• [WHAT TO WORK ON]:
From the entries provided below, copy each line that contains the word "green".

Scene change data

════════════════

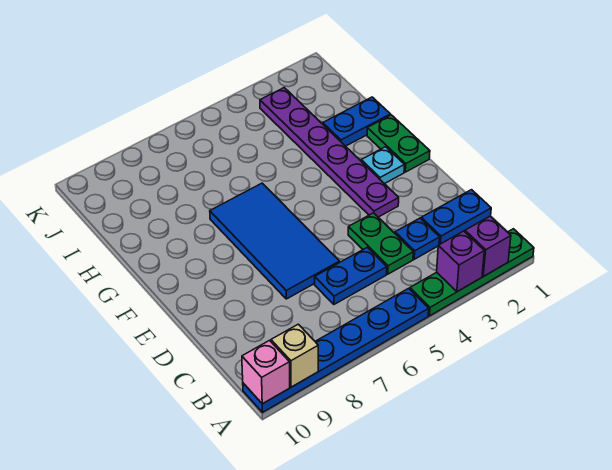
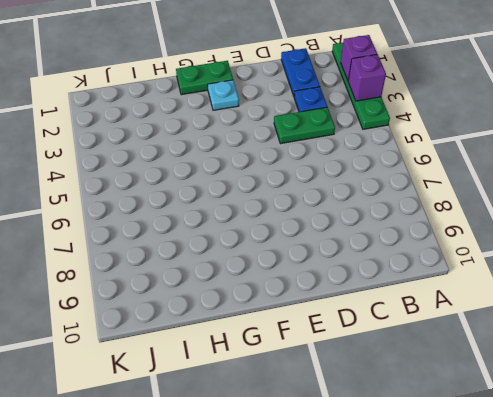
none -> blue plate A5:A10 level 1
none -> blue plate C5:C6 level 1
none -> blue tile D6:G7 level 1

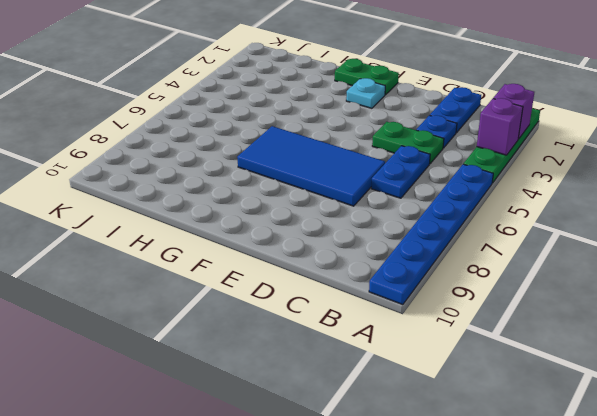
none -> purple plate E3:J3 level 1
none -> blue plate H1:H2 level 1
none -> tan brick A9 level 2

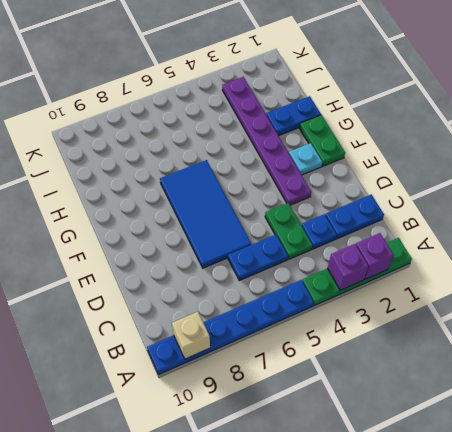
none -> pink brick A10 level 2

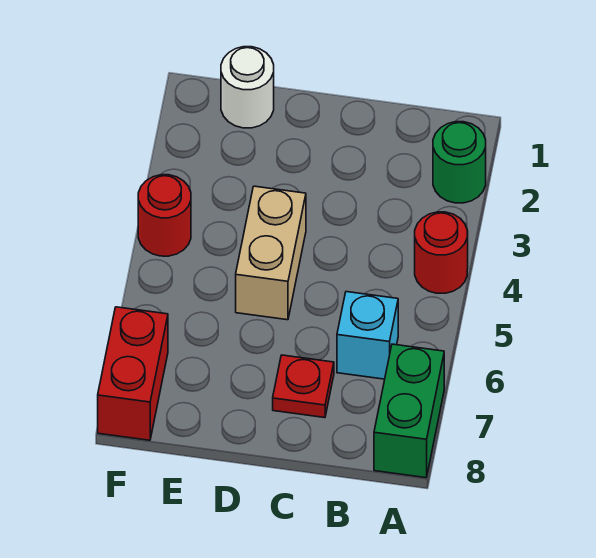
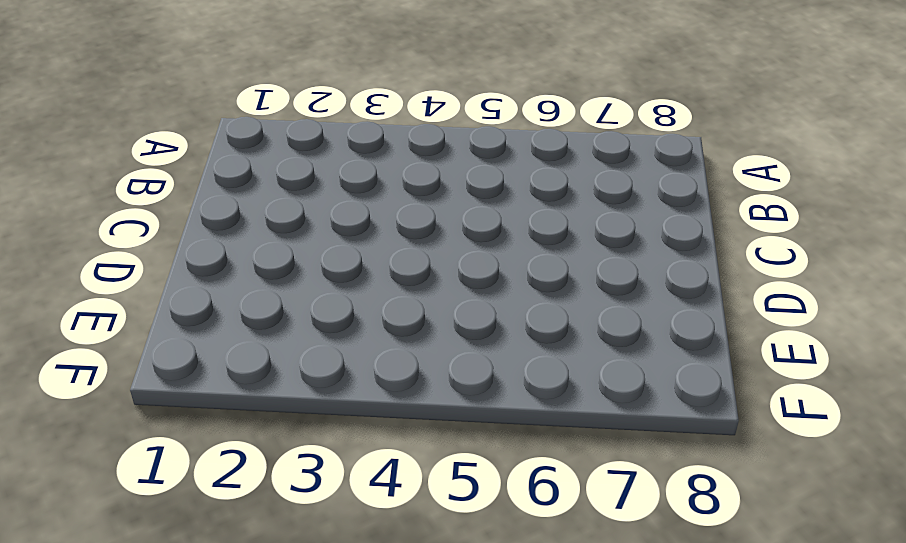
none -> green round brick A2 level 1
none -> red round brick A4 level 1

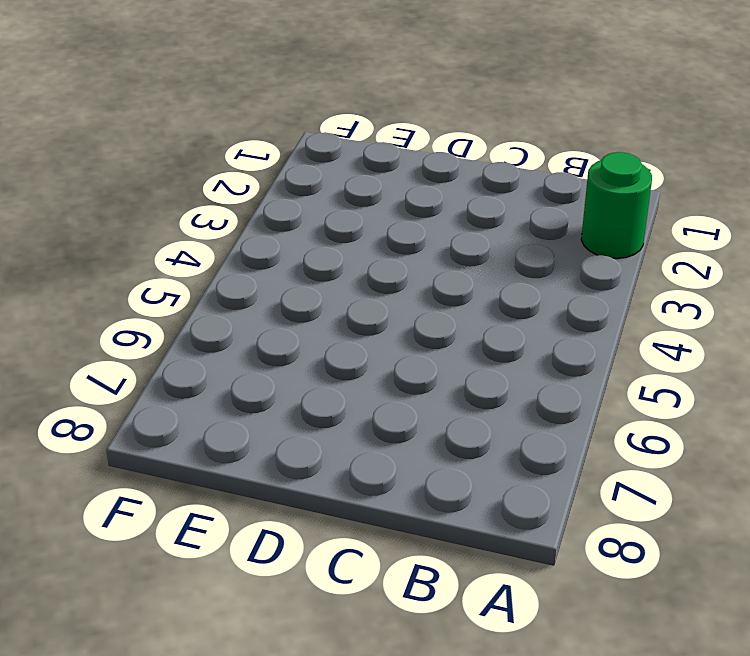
none -> red round brick A4 level 1
none -> green brick A7:A8 level 1

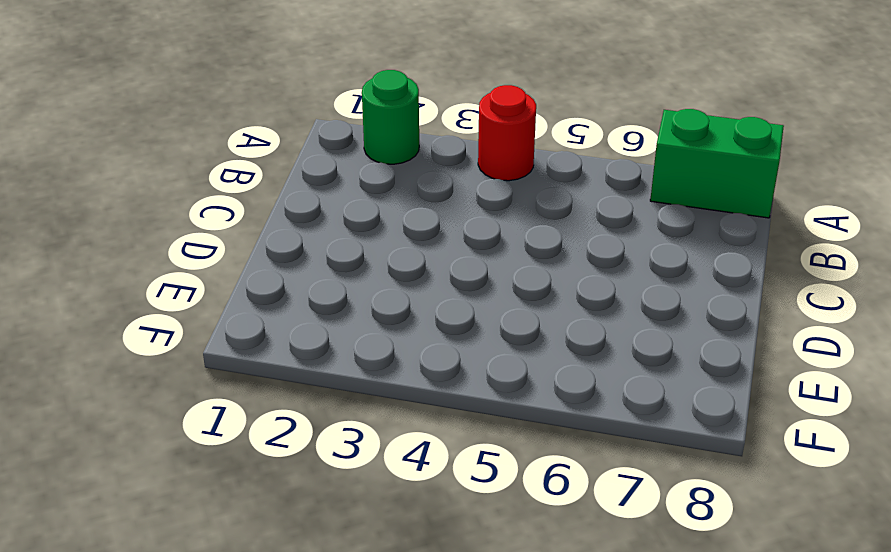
none -> cyan brick B6 level 1
none -> red plate C7 level 1

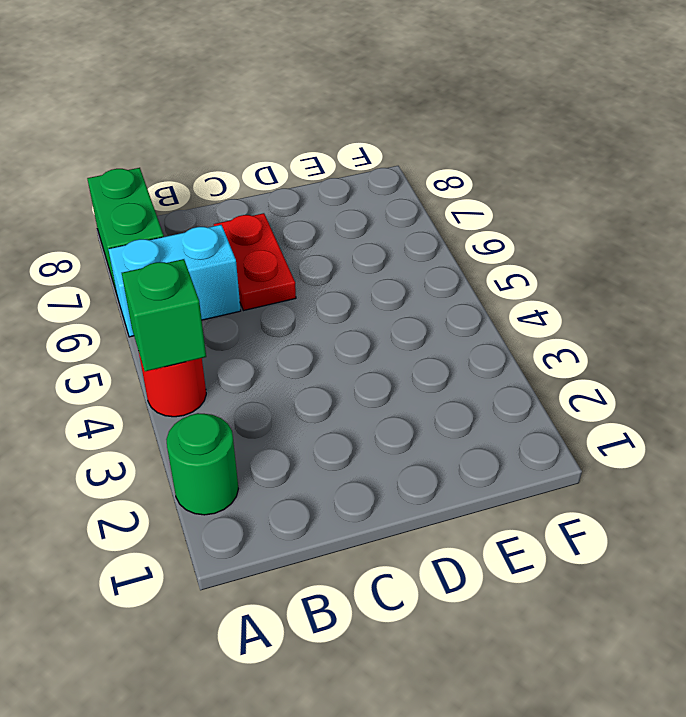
green brick A4 level 2 -> none
cyan brick A6:B6 level 1 -> cyan brick B6 level 1
red plate C6:C7 level 1 -> red plate C7 level 1
none -> tan brick D4:D5 level 1
none -> white round brick E1 level 1

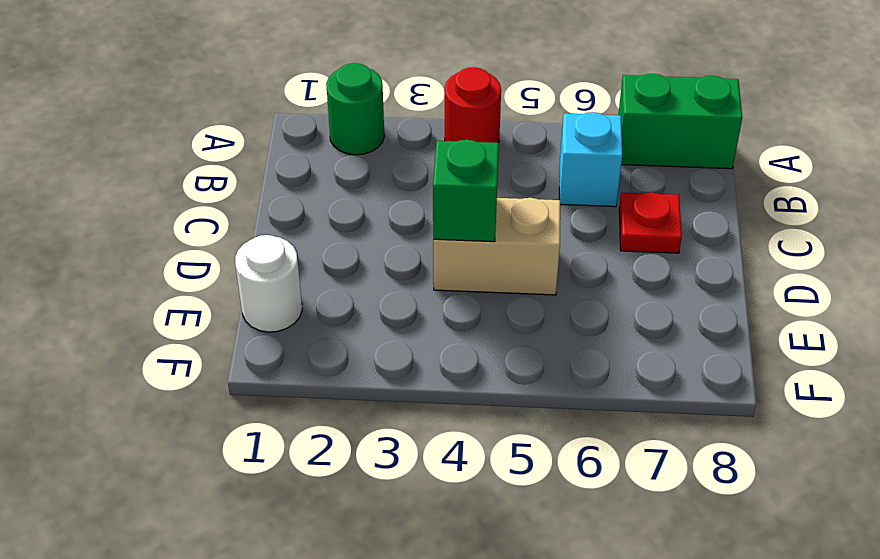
green brick D4 level 2 -> none
none -> red round brick F4 level 1
none -> red brick F7:F8 level 1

════════════════

• [TASK SOLUTION]:
none -> green round brick A2 level 1
none -> green brick A7:A8 level 1
green brick A4 level 2 -> none
green brick D4 level 2 -> none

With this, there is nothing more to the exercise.